# Task prompt:
Rewrite the stretch of the items from their very beginning through the line containing "g4-.) fis8 g8\mp( d'''8" as a numbered list, skipping blank lines and leaving the pictures out.

Records:
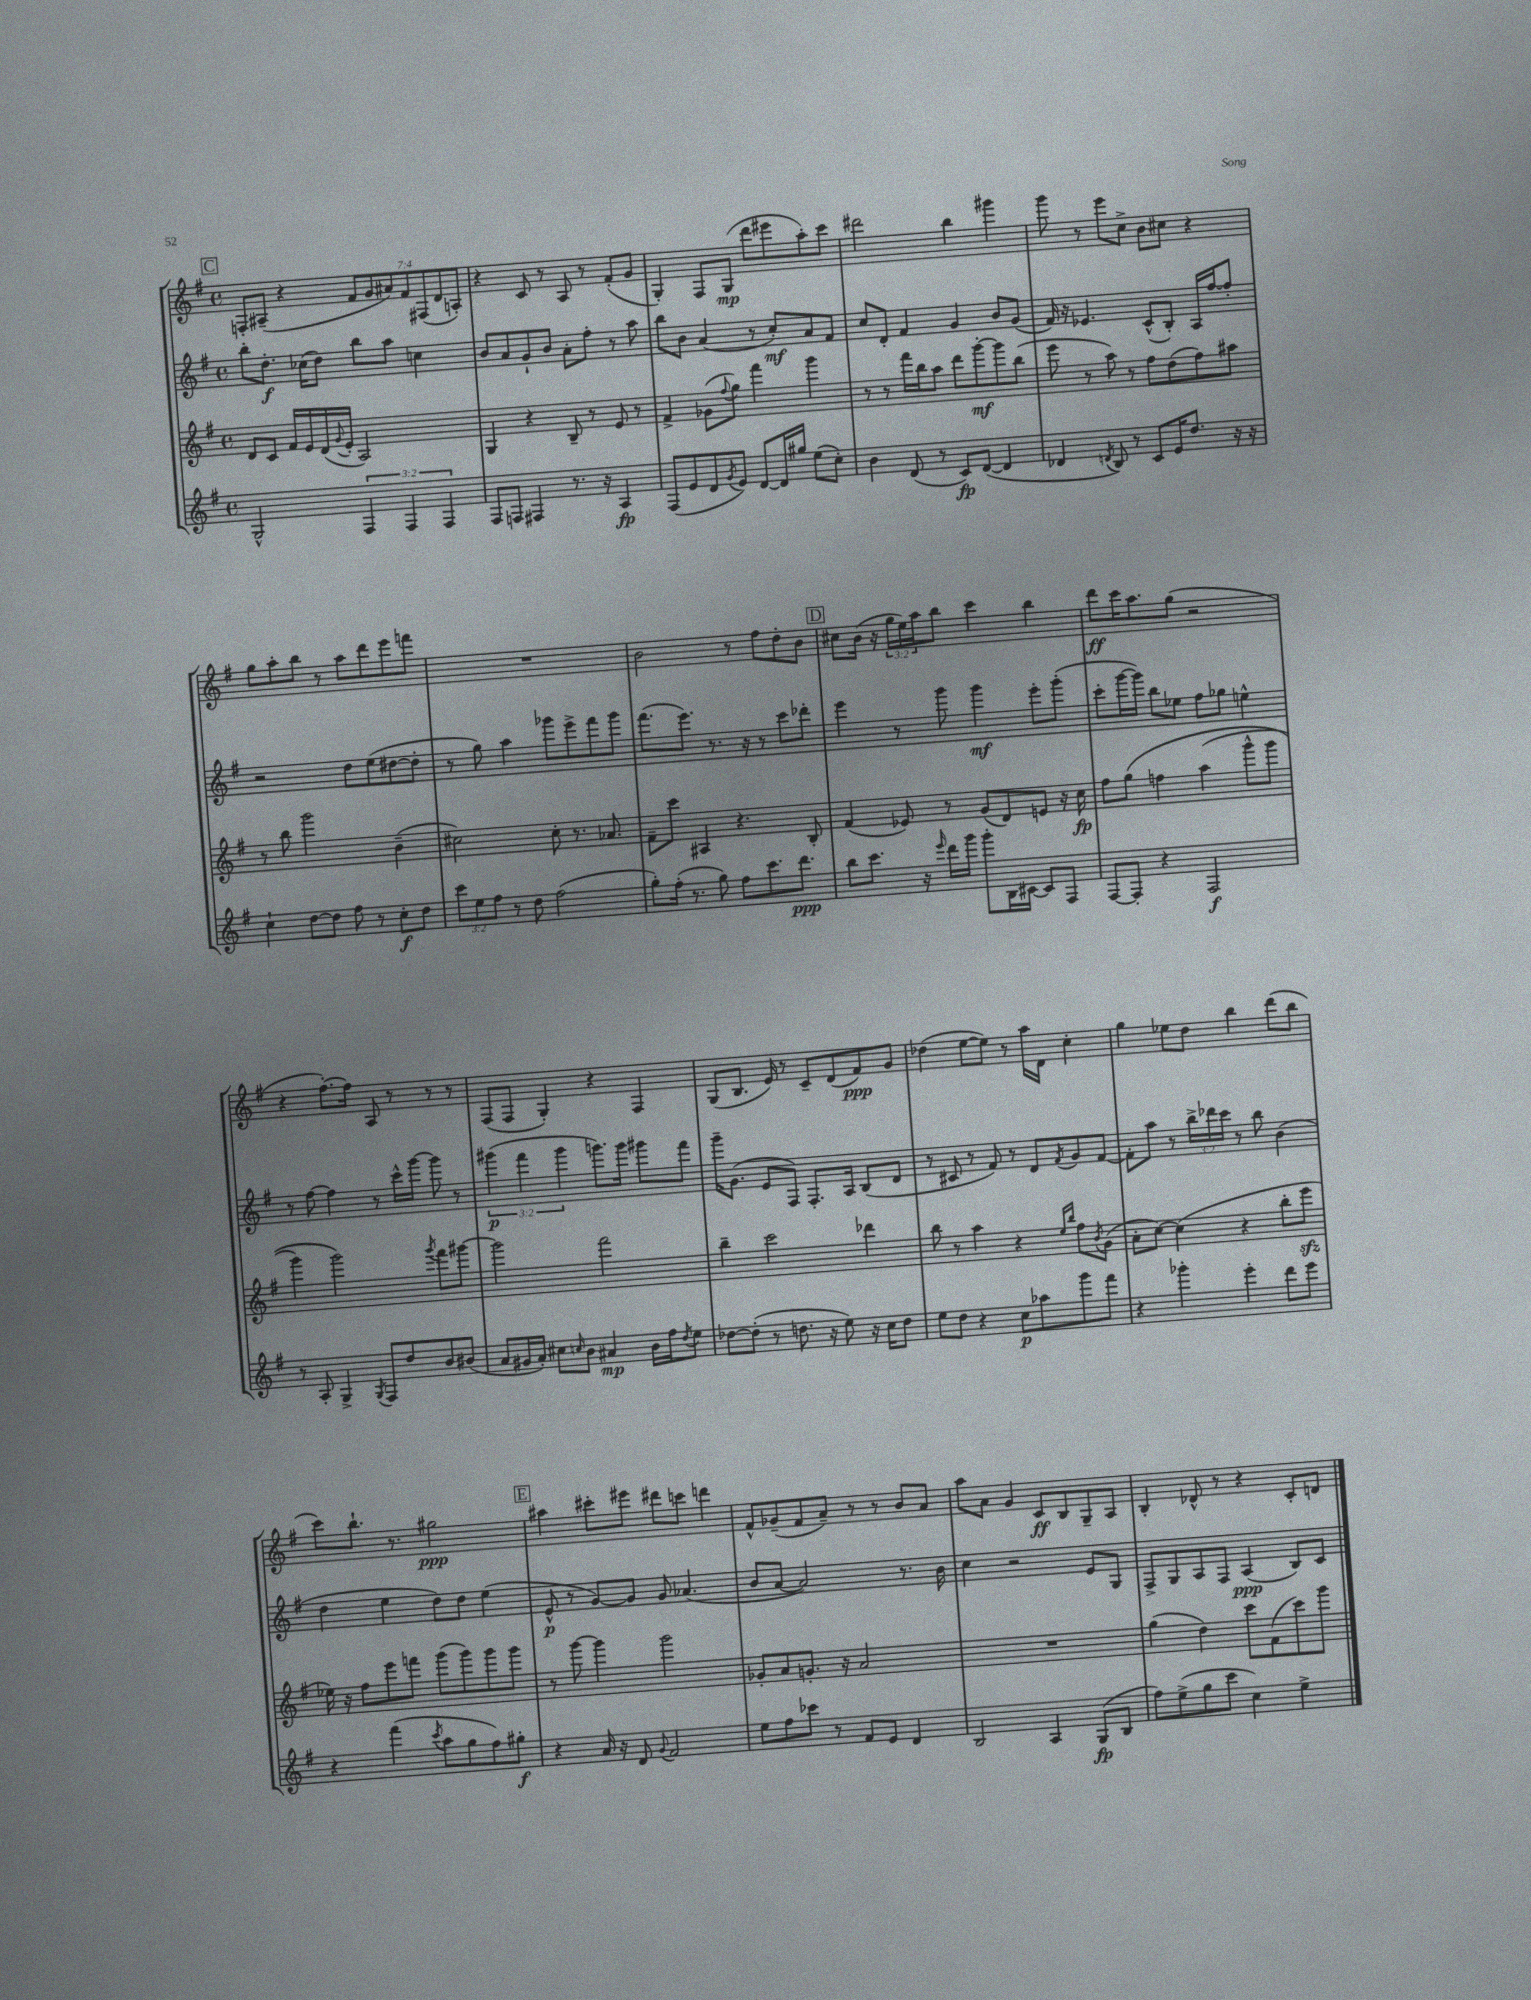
<<
\new StaffGroup <<
\new Staff = "s0" {
    \clef treble \key g \major \defaultTimeSignature \time 4/4 \override Staff.TupletNumber.text = #tuplet-number::calc-fraction-text
    \mark \markup { \box "C" } f8-. ais8--( r4 \tuplet 7/4 { fis'8 g'8 ais'8) fis'8 fis8( d'8 a8-.) } |
    r4 c'8 r8 a8 r8 fis'8-.( g'8 |
    g4-.) fis8 g8\mp( d'''8 eis'''8 a''8-.) c'''8 |
    dis'''2 b''4 gis'''4 |
    g'''8 r8 e'''8 c''8-> b'8 cis''8 r4 |
    g''8 a''8-. b''8 r8 a''8 d'''8 e'''8 f'''8 |
    R1 |
    b'2 r8 fis''8 d''8-. b'8 |
    \mark \markup { \box "D" } cis''8 b'16( r16 \tuplet 3/2 { g''16 e''16) a''16 } b''8 c'''4 b''4 |
    d'''8\ff c'''16 a''8. g''8( r2 |
    r4 fis''8.~-.) fis''16 a8 r8 r8 r8 |
    fis8( fis8 g4-.) r4 fis4 |
    g8( b8. e'16) r8 c'8-- d'8( fis'8\ppp) g'8 |
    des''4( e''8~ e''8) r8 a''16 d'16 c''4-. |
    g''4 ees''8 d''8 b''4 d'''8( b''8 |
    c'''8) b''8.-! r8. gis''2\ppp |
    \mark \markup { \box "E" } ais''4 cis'''8-. eis'''8 dis'''8 c'''8 d'''4 |
    fis'8-^ ges'8--( fis'8 a'8--) r8 r8 b'8 a'8 |
    a''8 a'8 g'4 c'8\ff b8 g8-- a8 |
    b4-. des'8-^ r8 r4 c'8-. d'8 \bar "|." |
}
\new Staff = "s1" {
    \clef treble \key g \major \defaultTimeSignature \time 4/4 \override Staff.TupletNumber.text = #tuplet-number::calc-fraction-text
    \mark \markup { \box "C" } b''8-. d''8.-.\f ces''16( d''8) b''8 a''8 c''4 |
    b'8 a'8 g'8-! b'8 a'8-. fis''8-. r8 a''8 |
    b''8 b'8 a'4( r8 c''8-.\mf) a'8 fis'8 |
    c''8 d'8-. fis'4 g'4 b'8 g'8( |
    fis'16) r16 ees'4. c'8-^( b8-.) a16 fis''16~ fis''8-. |
    r2 d''8 e''8( dis''8~ dis''8-. |
    r8 g''8) a''4 ges'''8 e'''8-> fis'''8 ges'''8 |
    fis'''8.( e'''8.) r8. r16 r8 c'''8 des'''8-. |
    \mark \markup { \box "D" } e'''4 r8 g'''8 g'''4\mf e'''8-. g'''8-.( |
    c'''8-. g'''16~ g'''16) b''8 ees''8 fis''8 ges''8 e''4-^ |
    r8 fis''8~ fis''4 r8 c'''16-^ g'''16~ g'''8 r8 |
    \tuplet 3/2 { gis'''4\p( fis'''4 gis'''4 } g'''8.) g'''16 gis'''8 fis'''8 |
    g'''16-- g'8.( e'8 fis8) fis8.-. a16 b8( d'8 |
    r8 cis'8 r8 fis'8) r8 d'8 \acciaccatura { fis'8 } g'8 fis'8~ |
    fis'8-. a''8 r8 \tuplet 3/2 { b''16-> des'''16 c'''16 } r8 b''8 b'4( |
    d''4 e''4 d''8) d''8 e''4( |
    \mark \markup { \box "E" } e'8-^\p r8 g'8~) g'8 g'8 aes'4.( |
    b'8 a'8~ a'2) r8. b'16 |
    c''4 r2 e'8 g8 |
    fis8-> g8 a8 fis8 a4\ppp( b8) c'8 \bar "|." |
}
\new Staff = "s2" {
    \clef treble \key g \major \defaultTimeSignature \time 4/4
    \mark \markup { \box "C" } d'8 c'8 fis'16 e'16 d'16( \appoggiatura { g'8 } e'16-. a2) |
    g4 r4 b8-- r8 e'8 r8 |
    fis'4-> ges'8( \appoggiatura { fis''8 } g''8) fis'''4 g'''4 |
    r8 r8 fis'''16 b''16 a''8 d'''8 g'''8~-.\mf g'''8 b''8( |
    e'''8 r8 a''8) r8 fis''8 d''8( fis''8) ais''8 |
    r8 b''8 g'''2 b'4--( |
    cis''2) cis''8-. r8. aes'8. |
    fis'8-- c'''8 ais4 r4. b8-. |
    \mark \markup { \box "D" } fis'4( ees'8) r8 g'8( d'8) e'8 r16 c''16\fp |
    fis''8 g''8\( f''4 a''4( g'''8-^ g'''8 |
    g'''4) g'''2\) \acciaccatura { g'''8 } fis'''8 gis'''8~ |
    gis'''2 fis'''2 |
    b''4-- c'''2 des'''4 |
    b''8 r8 a''4 r4 \grace { e''16 b''16 } fis''8 \acciaccatura { b'8 } g'8( |
    a'8-. c''8~) c''4( r4 b''8-. e'''8\sfz |
    ees''16) r16 fis''8 e'''8 f'''8 g'''8( g'''8) g'''8 g'''8 |
    \mark \markup { \box "E" } r8 g'''8~ g'''4 g'''2 |
    ges'8-. a'8 g'8.-. r16 a'2 |
    R1 |
    g''4( d''4) c'''8 fis'8( c'''8) g'''8 \bar "|." |
}
\new Staff = "s3" {
    \clef treble \key g \major \defaultTimeSignature \time 4/4 \override Staff.TupletNumber.text = #tuplet-number::calc-fraction-text
    \mark \markup { \box "C" } g2-^ \tuplet 3/2 { fis4 fis4 fis4 } |
    fis8 f8 fis4 r8. r16 a4\fp |
    fis8( e'8 d'8 \acciaccatura { g'8 } e'8) d'8~ d'16 gis''16 e''8( c''8-.) |
    b'4 d'8( r8 c'8\fp) d'8~( d'4 |
    des'4 \acciaccatura { d'8 } b8) r8 c'8 e'16 d''8. r16 r16 |
    c''4-! d''8~ d''8 fis''8 r8 c''8-.\f d''8 |
    \tuplet 3/2 { c'''8 e''8 fis''8 } r8 d''8 fis''2( |
    g''8-.) fis''16-.( r8. g''8) fis''8 c'''8. d'''8.\ppp |
    \mark \markup { \box "D" } b''8 c'''8. r16 \grace { e'''16 } d'''16 g'''16 g'''8-. b16 cis'16~ cis'8 fis8 |
    fis8~ fis8-. r4 fis2\f |
    r8 a8-. g4-> \acciaccatura { g8 } fis8 d''8 b'8 bis'8( |
    a'8 gis'16 a'16-.) cis''8 \grace { c''16 } b'8 ais'4\mp b'16 fis''16 \acciaccatura { d''8 } e''8 |
    des''8~ des''8-.( r8 d''8. r16 e''8) r16 c''16 d''8 |
    e''8 d''8 r4 c''8\p aes''8 g'''8 fis'''8 |
    r4 ges'''4-. e'''4-. d'''8 e'''8 |
    r4 fis'''4( \acciaccatura { c'''8 } a''8 g''8 fis''8) gis''8-.\f |
    \mark \markup { \box "E" } r4 a'16 r16 d'8 \appoggiatura { g'8 } fis'2 |
    e''8 fis''8 ces'''8 r8 fis'8 e'8 d'4 |
    b2 a4 g8\fp( b8 |
    fis''8) e''8->( g''8 c'''8 c''4) e''4-> \bar "|." |
}
>>
>>
\layout { \context { \Score \remove "Bar_number_engraver" } }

# Exercise answer:
1. <<
2. \new StaffGroup <<
3. \new Staff = "s0" {
4.     \clef treble \key g \major \defaultTimeSignature \time 4/4 \override Staff.TupletNumber.text = #tuplet-number::calc-fraction-text
5.     \mark \markup { \box "C" } f8-. ais8--( r4 \tuplet 7/4 { fis'8 g'8 ais'8) fis'8 fis8( d'8 a8-.) } |
6.     r4 c'8 r8 a8 r8 fis'8-.( g'8 |
7.     g4-.) fis8 g8\mp( d'''8 eis'''8 a''8-.) c'''8 |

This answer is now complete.